> _YOUR GOAL_: Give the records below again in full, exactly as written, but without any images.

Scene edit records
● ● ●

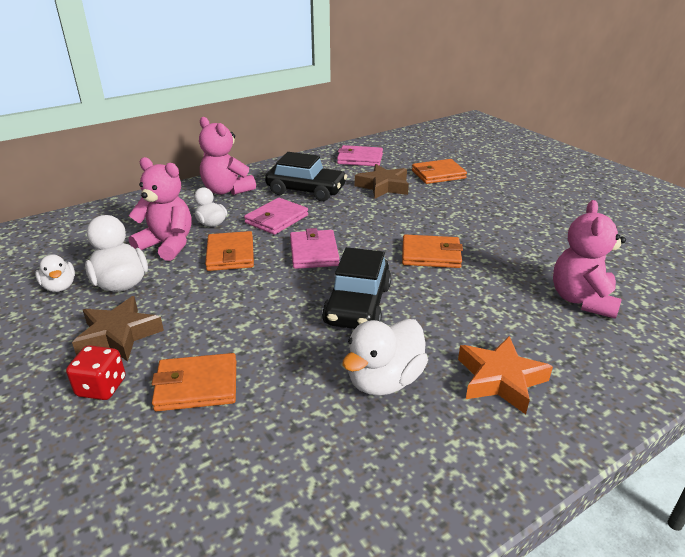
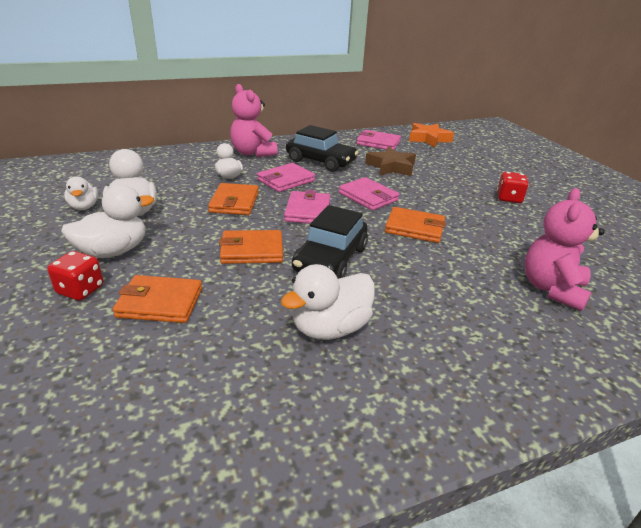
camera: 10 degrees right, 0 degrees up
(118, 335) = (113, 251): brown star -> white duck
(167, 245) = (185, 188): pink teddy bear -> none
(371, 226) = (368, 197): none -> pink wallet
(438, 174) = (445, 163): orange wallet -> orange wallet (252, 250)
(500, 379) = (444, 347): orange star -> orange star (428, 139)
(513, 206) = (509, 198): none -> red dice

● ● ●

> _PROBLEM SOLUTION_:
camera: 10 degrees right, 0 degrees up
(118, 335) = (113, 251): brown star -> white duck
(167, 245) = (185, 188): pink teddy bear -> none
(371, 226) = (368, 197): none -> pink wallet
(438, 174) = (445, 163): orange wallet -> orange wallet (252, 250)
(500, 379) = (444, 347): orange star -> orange star (428, 139)
(513, 206) = (509, 198): none -> red dice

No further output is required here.